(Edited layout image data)
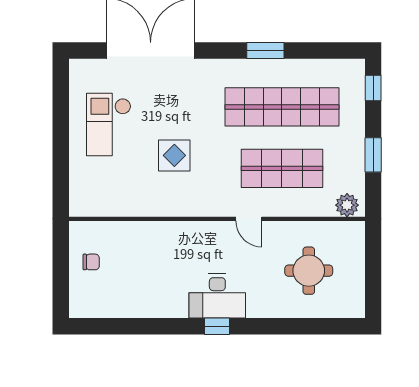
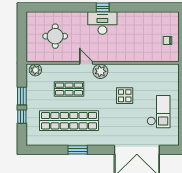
window: (373, 88) -> (22, 117), moved
shop shelf: (282, 168) -> (69, 89), width x0.70, depth x0.74
plant: (221, 203) -> (100, 71), added

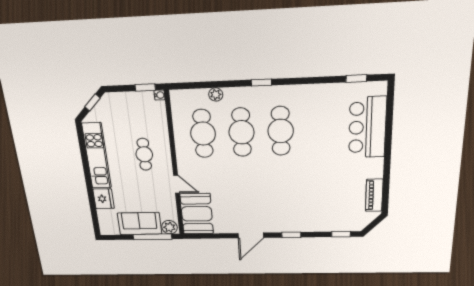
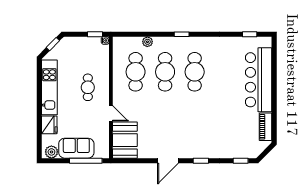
bar counter: (367, 127) -> (259, 80), width x1.36
plant: (170, 227) -> (51, 152), moved

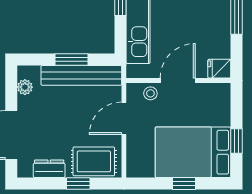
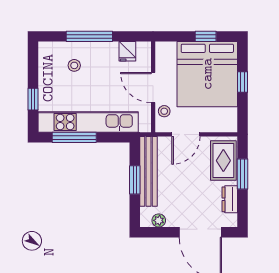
fridge: (219, 69) -> (127, 51), moved
door: (124, 118) -> (186, 134), hinge flipped
bed: (193, 152) -> (207, 74), width x1.36
window: (78, 183) -> (243, 174), width x1.50

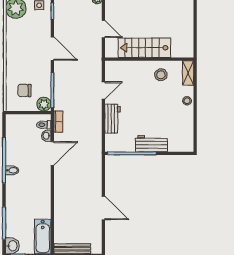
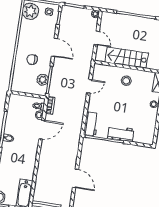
stool: (161, 75) -> (126, 81), moved
chair: (24, 90) -> (32, 59), moved
plant: (44, 104) -> (43, 80), moved
workbench: (113, 119) -> (91, 124), moved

## ABOUT THIS TASK
Each line from the one containing "stool: (161, 75) -> (126, 81), moved" to the end of the records should be echoed exactly, and no other line.

## RESPONSE BELOW
stool: (161, 75) -> (126, 81), moved
chair: (24, 90) -> (32, 59), moved
plant: (44, 104) -> (43, 80), moved
workbench: (113, 119) -> (91, 124), moved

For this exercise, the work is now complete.